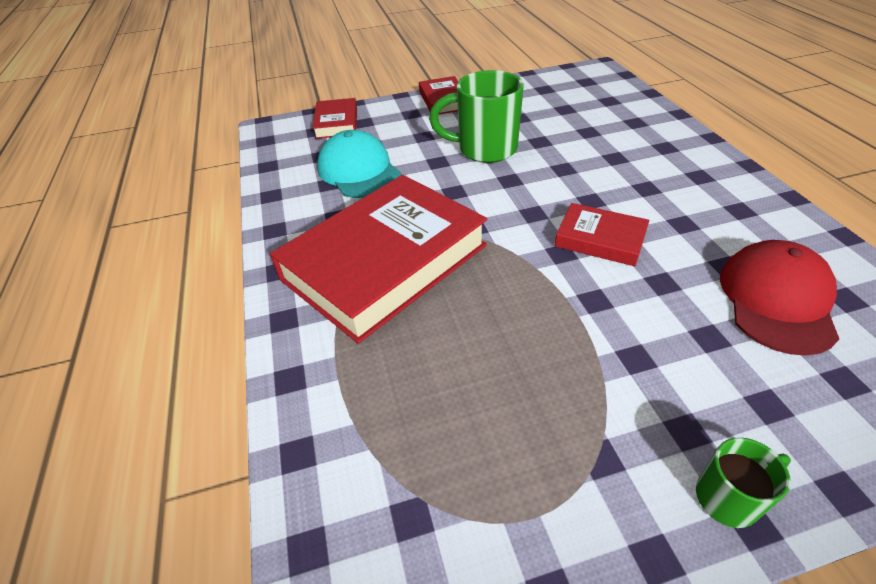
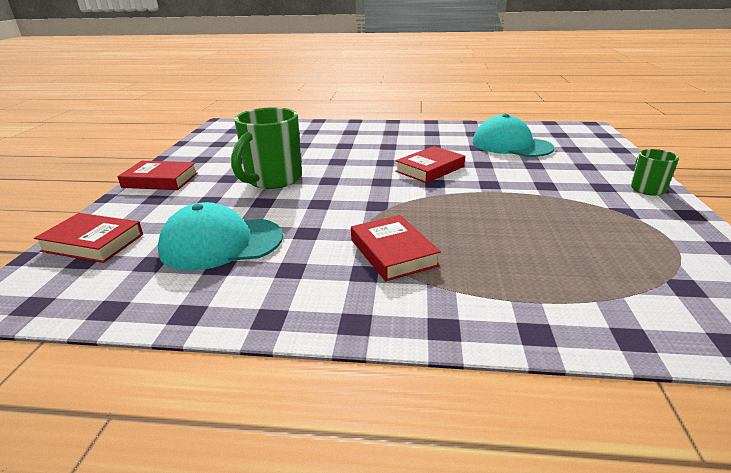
camera: 70 degrees left, 15 degrees down
(385, 262) = (393, 252): red book -> red book, size x0.46
(776, 300) = (511, 145): red cap -> turquoise cap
****************
▶ Task to complete
Reproduce the material word for word, pictures excluded.

▶ Task answer
camera: 70 degrees left, 15 degrees down
(385, 262) = (393, 252): red book -> red book, size x0.46
(776, 300) = (511, 145): red cap -> turquoise cap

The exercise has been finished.